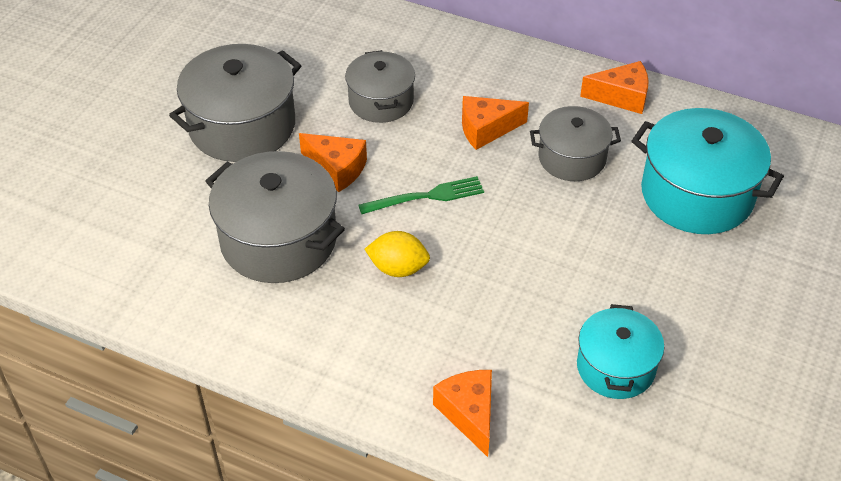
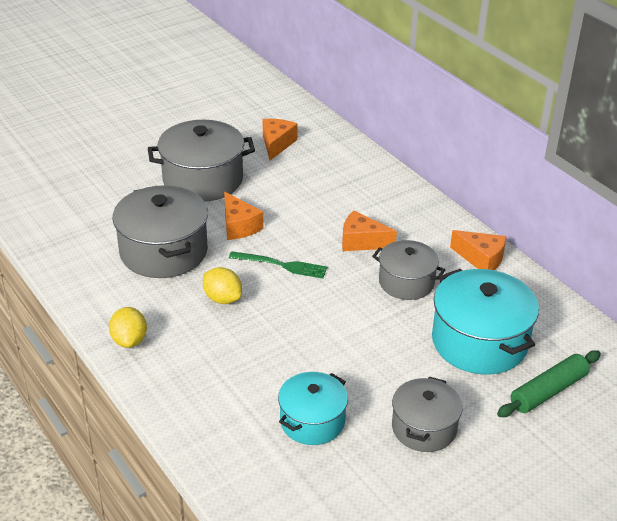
camera: 30 degrees right, 10 degrees down
grey pot [345,50,415,123] -> grey pot moved to [392,376,463,452]
orange cheese [433,370,492,457] -> orange cheese moved to [263,119,298,160]
none -> yellow lemon [109,307,147,348]
none -> green rolling pin [497,350,601,417]

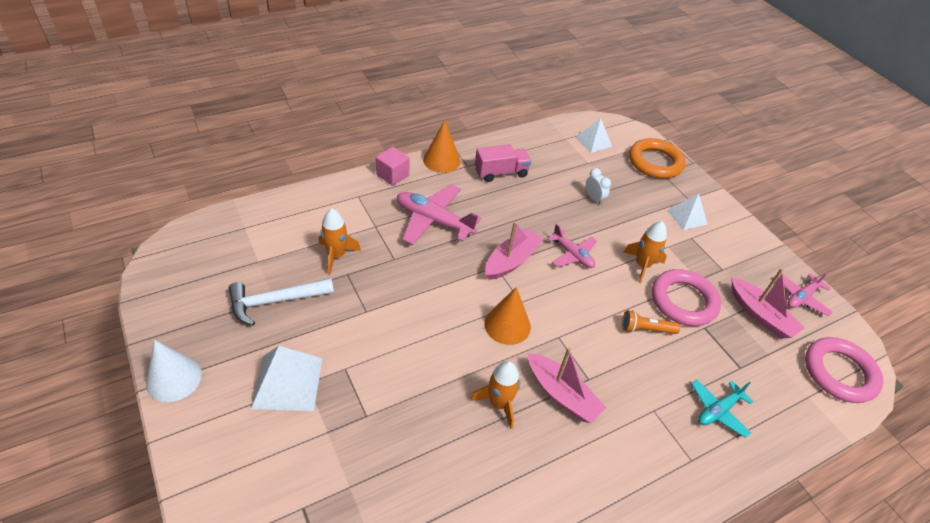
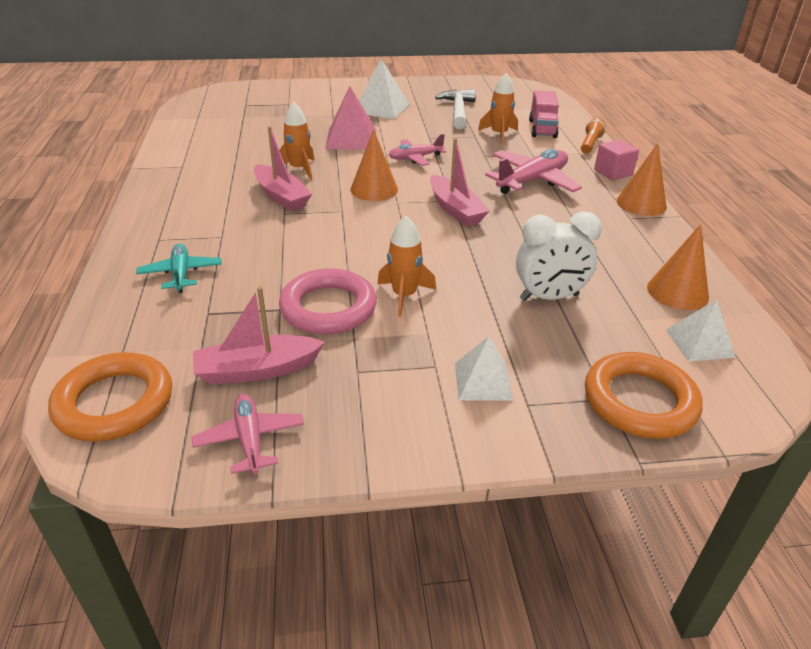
camera: 115 degrees right, 10 degrees down
white cone [146,340,202,402] -> none
pink truck [475,144,531,182] -> pink truck moved to [529,91,559,138]
pink boat [528,347,606,423] -> pink boat turned 105 degrees counterclockwise [254,126,312,211]
pink plane [547,224,597,268] -> pink plane moved to [388,134,446,166]
white clock [586,168,611,205] -> white clock [516,211,602,301], size x1.84
orange flashlight [622,310,680,334] -> orange flashlight moved to [581,118,606,154]
pink ring [805,337,883,403] -> orange ring [48,352,172,442]
none -> pink pyramid [325,86,376,150]
none -> orange cone [647,224,709,310]

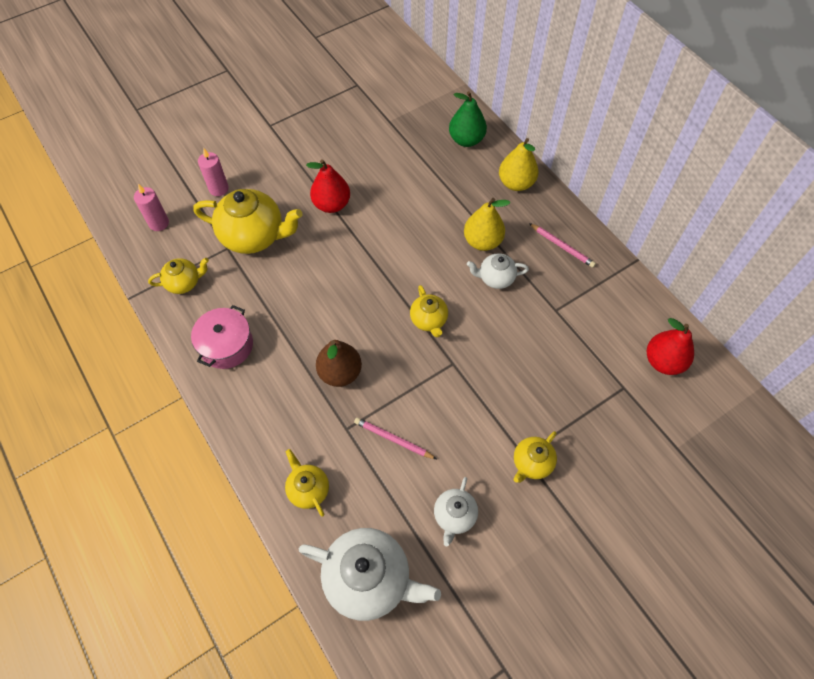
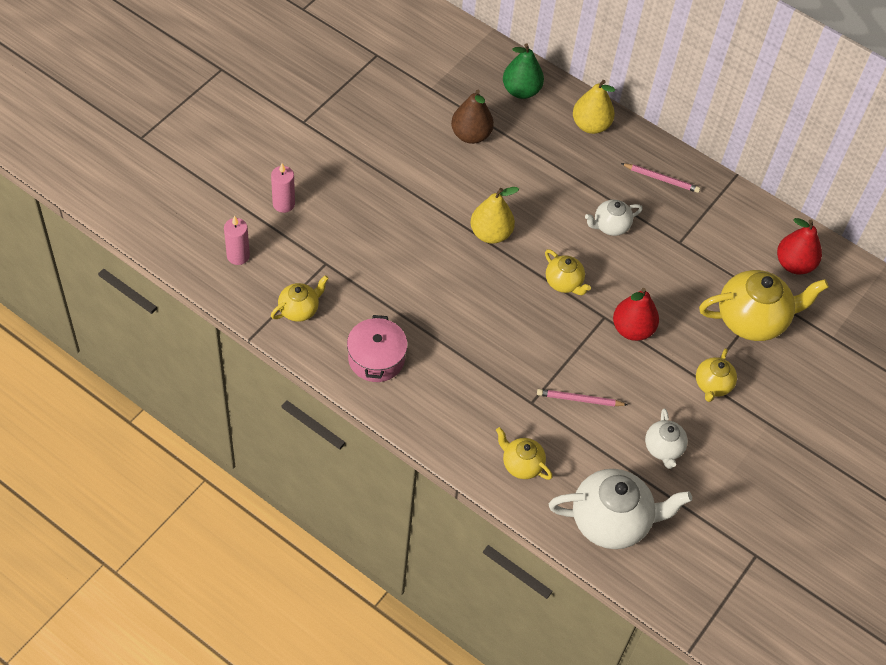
camera: 25 degrees left, 5 degrees down
yellow teapot [193,189,303,254] -> yellow teapot moved to [699,270,829,341]
red pear [306,159,350,213] -> red pear moved to [613,288,659,341]
brown pear [316,340,362,387] -> brown pear moved to [451,90,494,144]
yellow pear [464,198,510,251] -> yellow pear moved to [470,187,519,244]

● ● ●

## Task to complete
Provide the lines again, unchanged, from where the data above begins through the line containing "camera: 115 degrees right, 10 degrees down", both ends included, omitting pictures and adding nothing.

## Answer to this task
camera: 30 degrees right, 10 degrees down
grey pot [345,50,415,123] -> grey pot moved to [392,376,463,452]
orange cheese [433,370,492,457] -> orange cheese moved to [263,119,298,160]
none -> yellow lemon [109,307,147,348]
none -> green rolling pin [497,350,601,417]

camera: 115 degrees right, 10 degrees down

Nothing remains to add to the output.